**How to complete this task**:
Exact copies of the line with "JOY1 pin GND: none -> GND" and of all lines after it through the end of the entries are required, and no other lines.

(Saved entries)
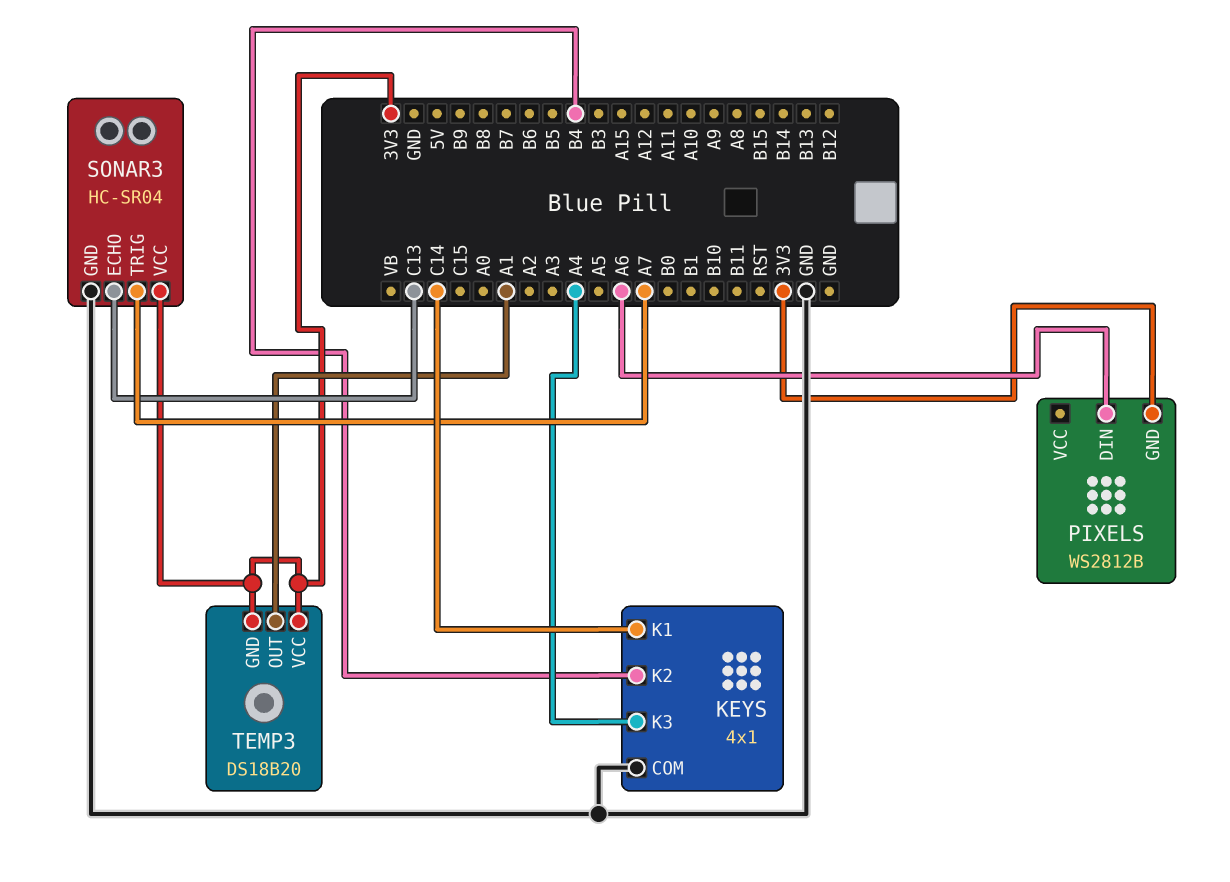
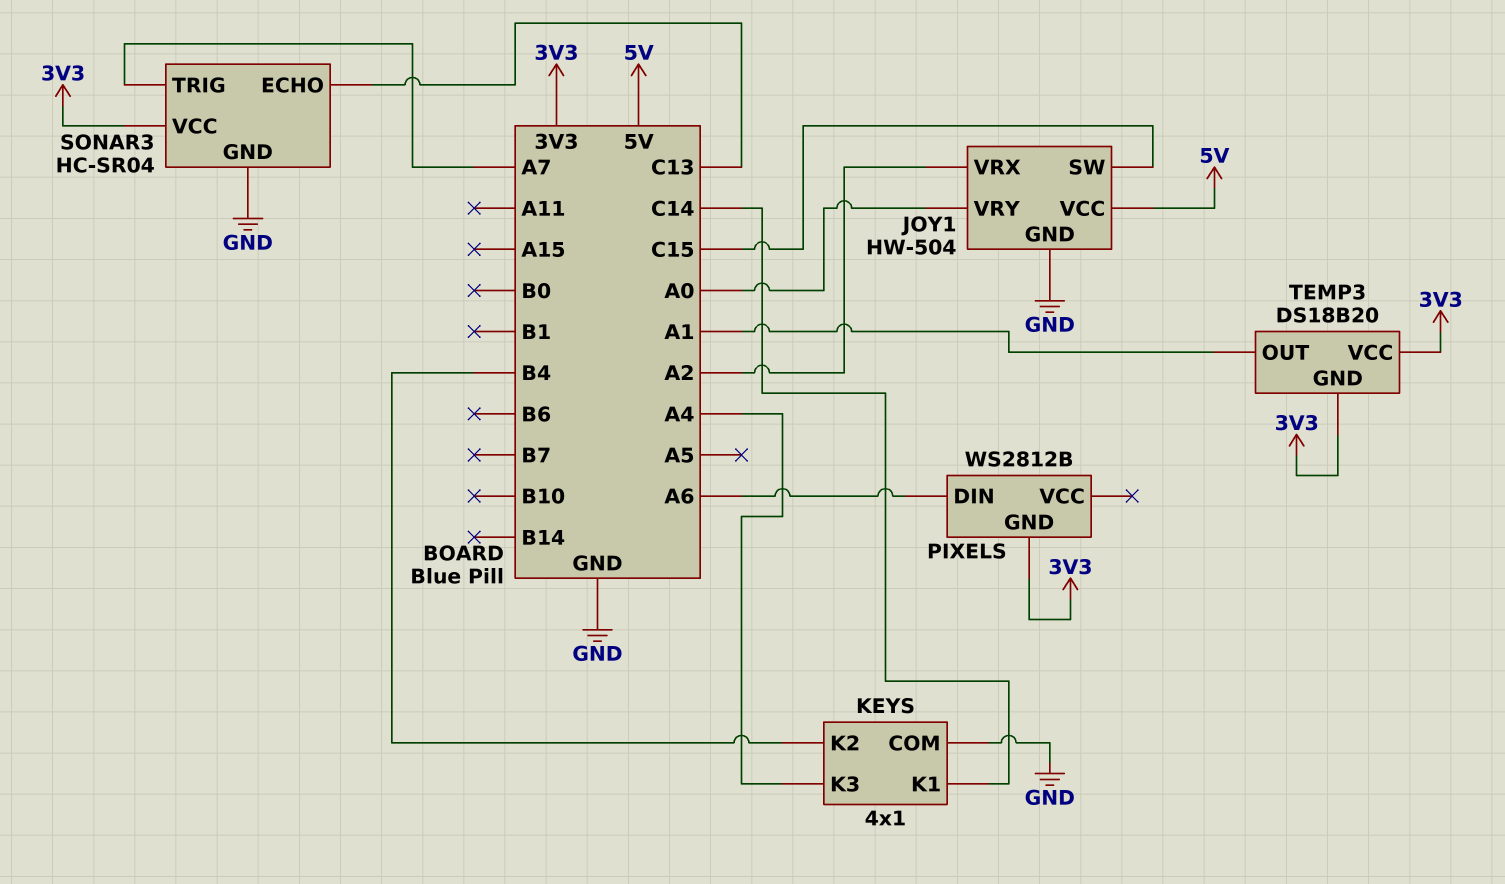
JOY1: none -> HW-504
JOY1 pin GND: none -> GND
JOY1 pin SW: none -> C15
JOY1 pin VCC: none -> 5V
JOY1 pin VRX: none -> A2
JOY1 pin VRY: none -> A0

**Solution to this problem**:
JOY1 pin GND: none -> GND
JOY1 pin SW: none -> C15
JOY1 pin VCC: none -> 5V
JOY1 pin VRX: none -> A2
JOY1 pin VRY: none -> A0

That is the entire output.